Brief >> Write out exactly the lines below starting at the one containing "pink L-shape: (109, 274)" and ending at the one containing "white square: (115, 287)". Omit every picture.

Source data:
* * * * * * * * *

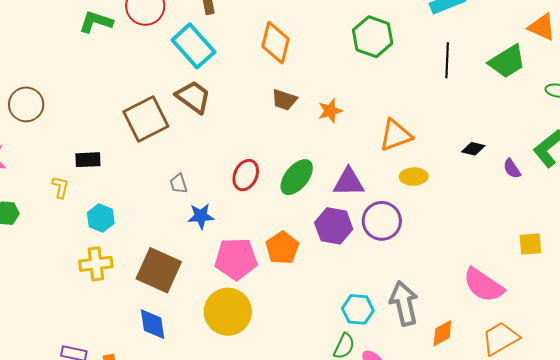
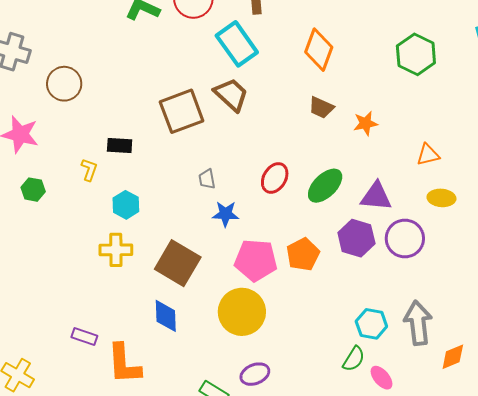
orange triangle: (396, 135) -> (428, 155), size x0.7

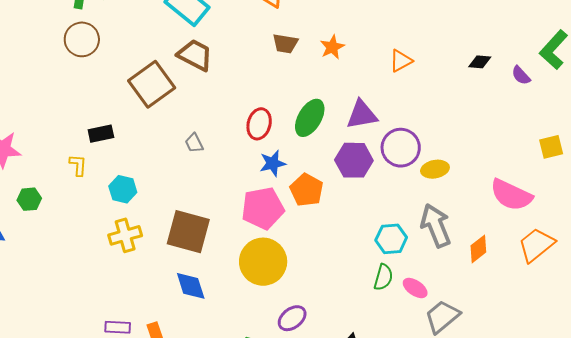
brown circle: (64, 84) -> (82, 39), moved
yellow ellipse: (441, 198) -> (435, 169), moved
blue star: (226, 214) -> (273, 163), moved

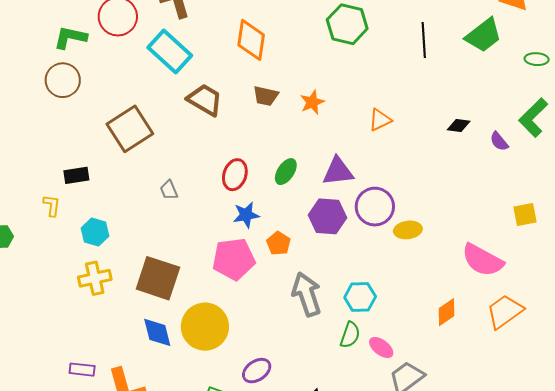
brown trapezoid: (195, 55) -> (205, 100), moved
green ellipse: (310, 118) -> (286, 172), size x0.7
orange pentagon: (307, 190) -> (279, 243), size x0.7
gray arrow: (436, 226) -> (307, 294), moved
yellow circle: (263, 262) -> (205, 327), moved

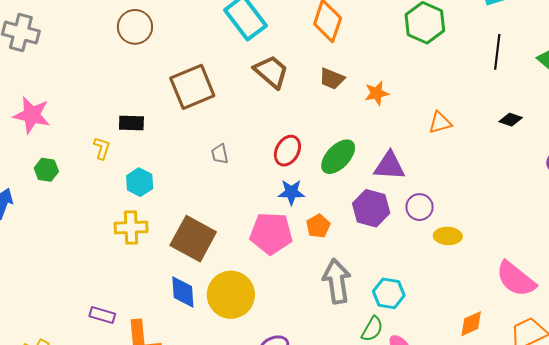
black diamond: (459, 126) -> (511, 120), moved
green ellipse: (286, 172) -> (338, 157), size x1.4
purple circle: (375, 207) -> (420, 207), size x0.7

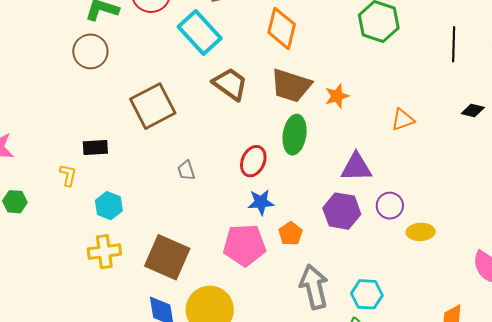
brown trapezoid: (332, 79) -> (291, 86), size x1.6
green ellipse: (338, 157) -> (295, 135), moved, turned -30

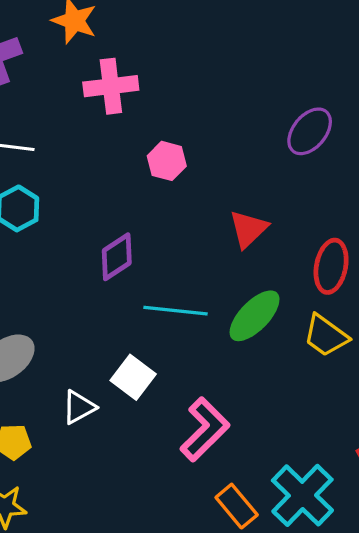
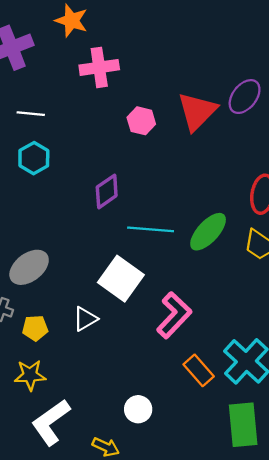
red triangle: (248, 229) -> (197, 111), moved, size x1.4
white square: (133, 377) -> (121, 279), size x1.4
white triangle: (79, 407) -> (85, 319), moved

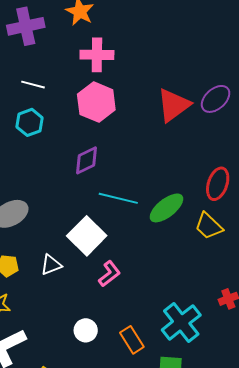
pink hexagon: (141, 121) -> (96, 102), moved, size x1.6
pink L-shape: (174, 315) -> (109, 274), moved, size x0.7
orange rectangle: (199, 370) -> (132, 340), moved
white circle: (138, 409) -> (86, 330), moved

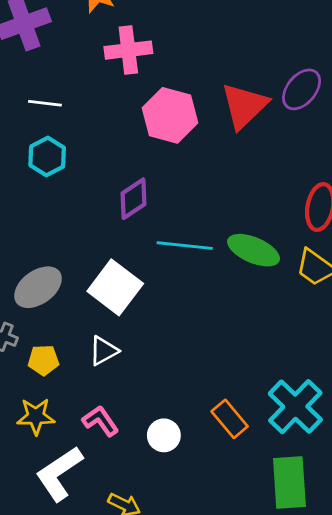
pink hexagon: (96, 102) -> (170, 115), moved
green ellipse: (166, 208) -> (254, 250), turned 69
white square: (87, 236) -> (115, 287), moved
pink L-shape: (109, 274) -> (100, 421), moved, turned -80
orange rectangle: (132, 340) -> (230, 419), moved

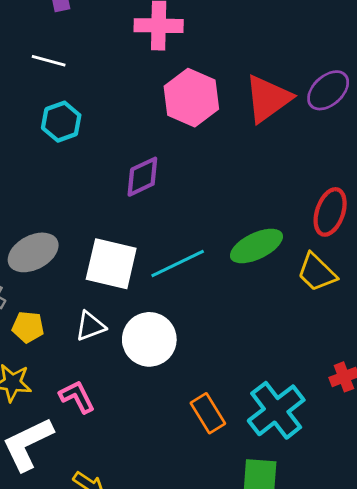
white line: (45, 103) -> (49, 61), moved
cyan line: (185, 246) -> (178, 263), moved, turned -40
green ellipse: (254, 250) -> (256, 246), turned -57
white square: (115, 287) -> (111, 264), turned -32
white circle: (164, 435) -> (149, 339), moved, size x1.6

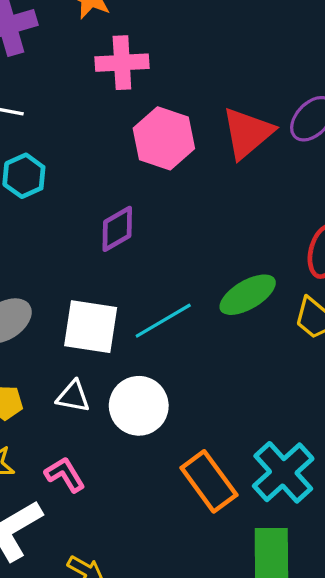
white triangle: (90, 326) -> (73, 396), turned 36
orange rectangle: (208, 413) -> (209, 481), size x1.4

* * * * * * * * *

Result for this exercise >>
pink L-shape: (109, 274) -> (100, 421), moved, turned -80
orange rectangle: (132, 340) -> (230, 419), moved

white line: (45, 103) -> (49, 61), moved
cyan line: (185, 246) -> (178, 263), moved, turned -40
green ellipse: (254, 250) -> (256, 246), turned -57
white square: (115, 287) -> (111, 264), turned -32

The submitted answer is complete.